→ Instructions for the task: The answer is the line containing "The blue trophy" plus every line after it to the end of the material, retyped exactly and without the pictures.

→ The data:
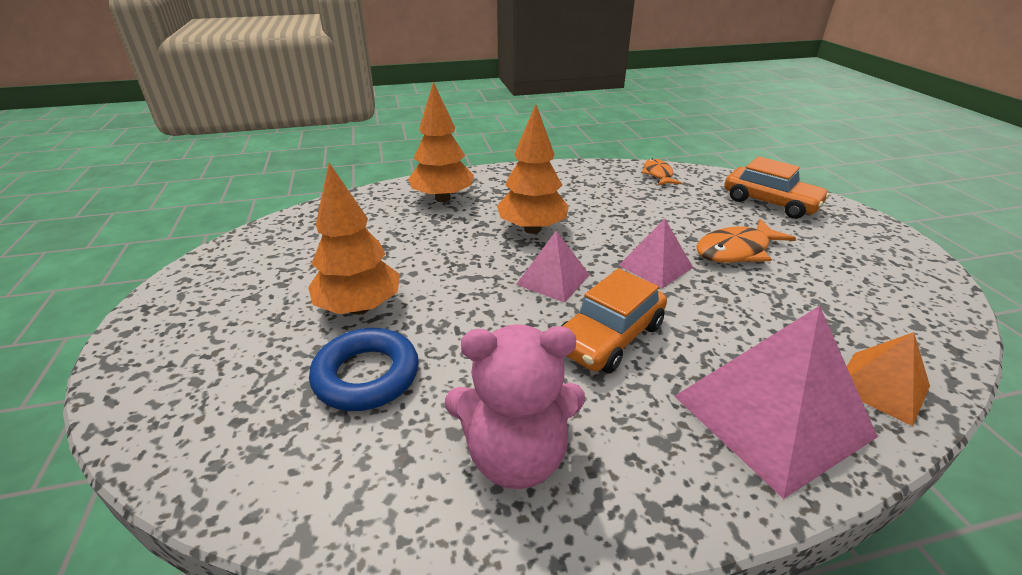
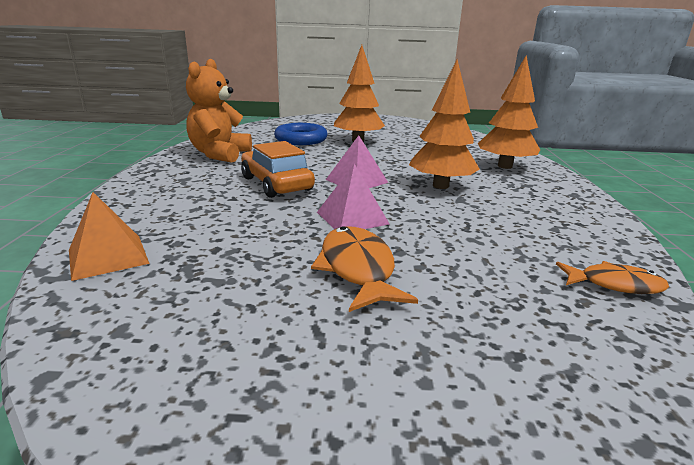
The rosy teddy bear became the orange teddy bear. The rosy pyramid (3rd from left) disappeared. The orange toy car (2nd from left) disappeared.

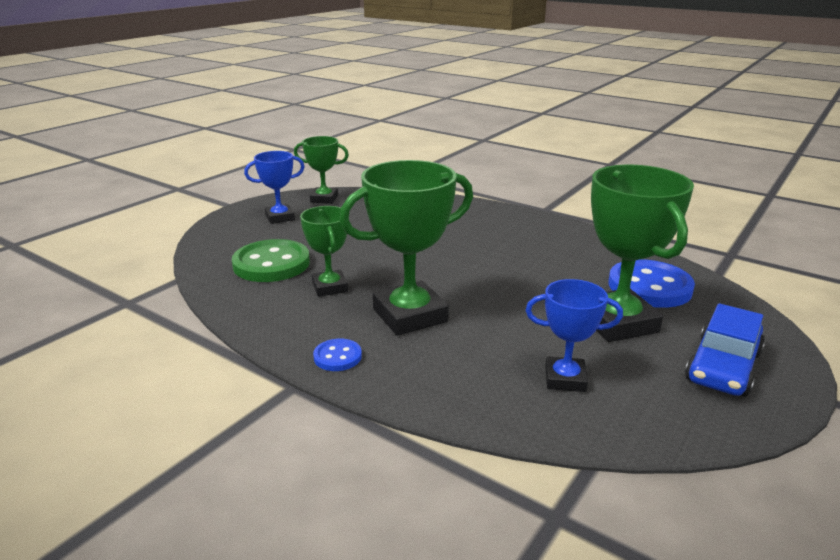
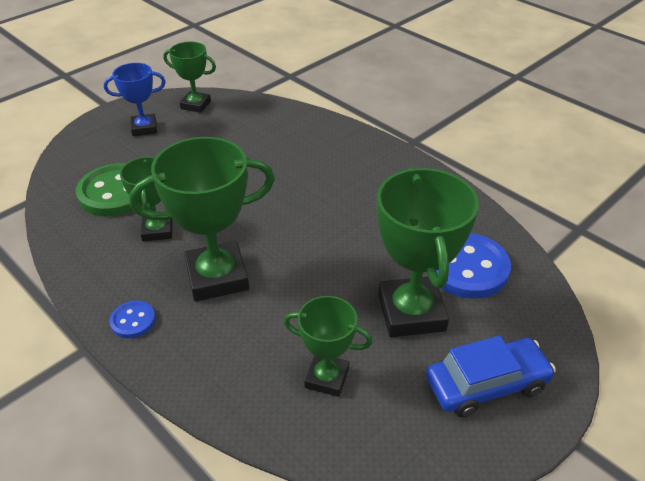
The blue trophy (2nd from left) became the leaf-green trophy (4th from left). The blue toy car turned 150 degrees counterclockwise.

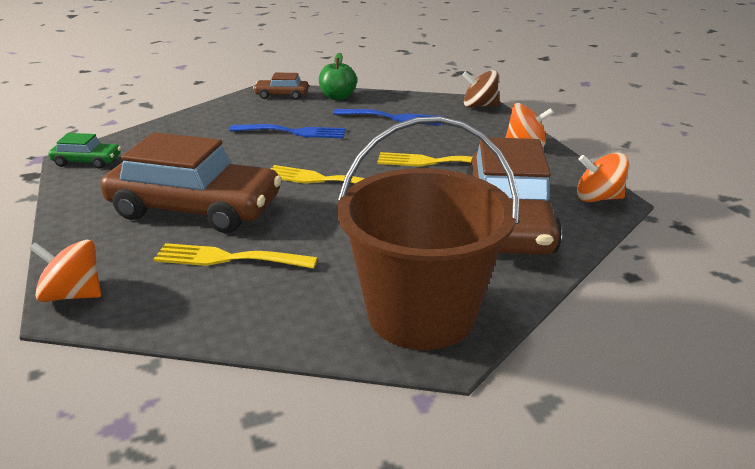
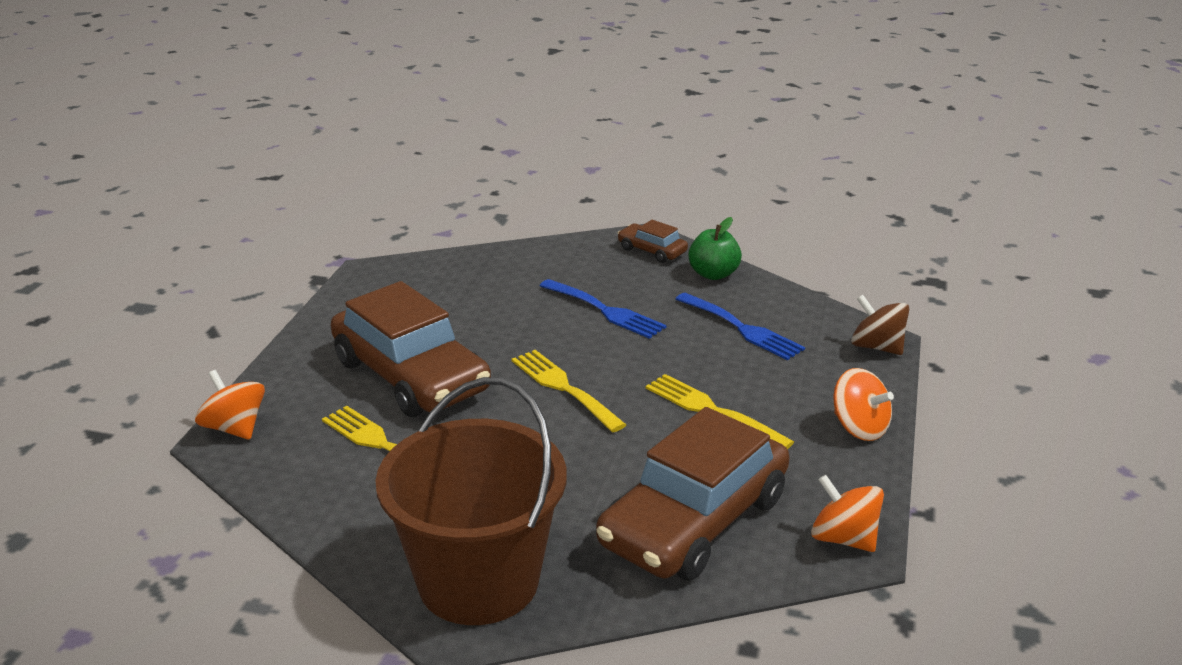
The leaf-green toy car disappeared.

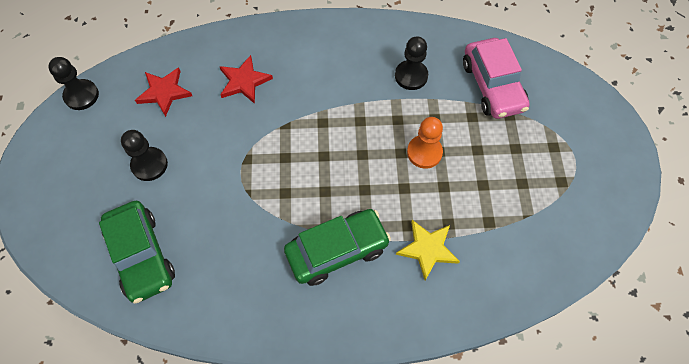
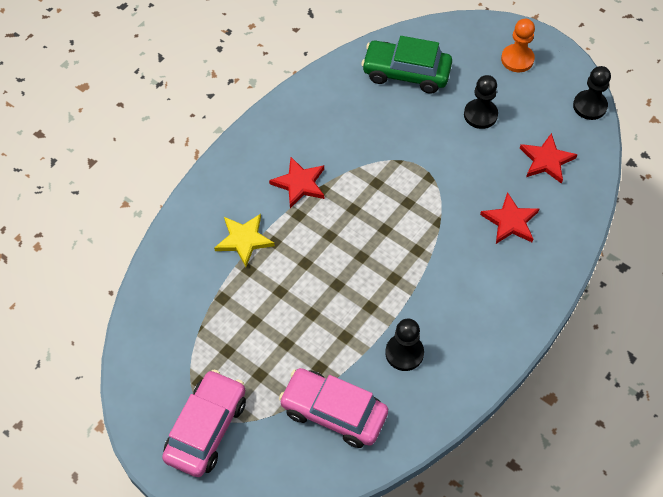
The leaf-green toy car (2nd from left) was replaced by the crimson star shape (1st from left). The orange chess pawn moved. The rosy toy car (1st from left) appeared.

→ Exercise response:
The blue trophy (2nd from left) became the leaf-green trophy (4th from left). The blue toy car turned 150 degrees counterclockwise.

The leaf-green toy car disappeared.

The leaf-green toy car (2nd from left) was replaced by the crimson star shape (1st from left). The orange chess pawn moved. The rosy toy car (1st from left) appeared.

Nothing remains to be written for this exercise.